=== Begin Enclosure ===

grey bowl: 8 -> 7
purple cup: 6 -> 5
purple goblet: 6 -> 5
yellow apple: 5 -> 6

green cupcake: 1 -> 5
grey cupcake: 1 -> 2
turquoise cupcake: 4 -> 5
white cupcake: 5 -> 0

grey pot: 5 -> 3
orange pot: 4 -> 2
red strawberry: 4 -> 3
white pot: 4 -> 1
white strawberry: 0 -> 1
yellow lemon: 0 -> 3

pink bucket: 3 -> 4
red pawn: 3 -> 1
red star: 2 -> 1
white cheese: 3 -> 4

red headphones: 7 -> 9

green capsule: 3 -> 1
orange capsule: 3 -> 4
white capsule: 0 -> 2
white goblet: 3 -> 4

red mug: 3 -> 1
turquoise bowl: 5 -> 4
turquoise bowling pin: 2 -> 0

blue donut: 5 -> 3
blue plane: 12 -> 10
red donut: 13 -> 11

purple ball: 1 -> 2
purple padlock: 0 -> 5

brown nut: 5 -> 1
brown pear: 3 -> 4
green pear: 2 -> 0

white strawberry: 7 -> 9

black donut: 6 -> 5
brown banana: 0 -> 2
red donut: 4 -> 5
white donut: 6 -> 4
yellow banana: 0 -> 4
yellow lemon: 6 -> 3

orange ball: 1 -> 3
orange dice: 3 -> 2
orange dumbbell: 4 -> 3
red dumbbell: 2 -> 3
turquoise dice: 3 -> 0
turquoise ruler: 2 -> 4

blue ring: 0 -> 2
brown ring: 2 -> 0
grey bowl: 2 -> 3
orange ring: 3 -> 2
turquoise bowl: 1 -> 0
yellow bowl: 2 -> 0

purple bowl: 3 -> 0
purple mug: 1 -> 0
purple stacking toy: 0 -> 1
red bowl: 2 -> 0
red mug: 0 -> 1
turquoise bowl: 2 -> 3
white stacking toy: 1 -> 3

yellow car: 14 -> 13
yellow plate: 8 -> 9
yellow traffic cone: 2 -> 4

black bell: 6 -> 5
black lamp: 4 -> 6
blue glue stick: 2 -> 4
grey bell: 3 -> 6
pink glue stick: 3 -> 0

=== End Enclosure ===

**Instructions for the task:** Return each line of the data exactly as written above.

**Result below:**
grey bowl: 8 -> 7
purple cup: 6 -> 5
purple goblet: 6 -> 5
yellow apple: 5 -> 6

green cupcake: 1 -> 5
grey cupcake: 1 -> 2
turquoise cupcake: 4 -> 5
white cupcake: 5 -> 0

grey pot: 5 -> 3
orange pot: 4 -> 2
red strawberry: 4 -> 3
white pot: 4 -> 1
white strawberry: 0 -> 1
yellow lemon: 0 -> 3

pink bucket: 3 -> 4
red pawn: 3 -> 1
red star: 2 -> 1
white cheese: 3 -> 4

red headphones: 7 -> 9

green capsule: 3 -> 1
orange capsule: 3 -> 4
white capsule: 0 -> 2
white goblet: 3 -> 4

red mug: 3 -> 1
turquoise bowl: 5 -> 4
turquoise bowling pin: 2 -> 0

blue donut: 5 -> 3
blue plane: 12 -> 10
red donut: 13 -> 11

purple ball: 1 -> 2
purple padlock: 0 -> 5

brown nut: 5 -> 1
brown pear: 3 -> 4
green pear: 2 -> 0

white strawberry: 7 -> 9

black donut: 6 -> 5
brown banana: 0 -> 2
red donut: 4 -> 5
white donut: 6 -> 4
yellow banana: 0 -> 4
yellow lemon: 6 -> 3

orange ball: 1 -> 3
orange dice: 3 -> 2
orange dumbbell: 4 -> 3
red dumbbell: 2 -> 3
turquoise dice: 3 -> 0
turquoise ruler: 2 -> 4

blue ring: 0 -> 2
brown ring: 2 -> 0
grey bowl: 2 -> 3
orange ring: 3 -> 2
turquoise bowl: 1 -> 0
yellow bowl: 2 -> 0

purple bowl: 3 -> 0
purple mug: 1 -> 0
purple stacking toy: 0 -> 1
red bowl: 2 -> 0
red mug: 0 -> 1
turquoise bowl: 2 -> 3
white stacking toy: 1 -> 3

yellow car: 14 -> 13
yellow plate: 8 -> 9
yellow traffic cone: 2 -> 4

black bell: 6 -> 5
black lamp: 4 -> 6
blue glue stick: 2 -> 4
grey bell: 3 -> 6
pink glue stick: 3 -> 0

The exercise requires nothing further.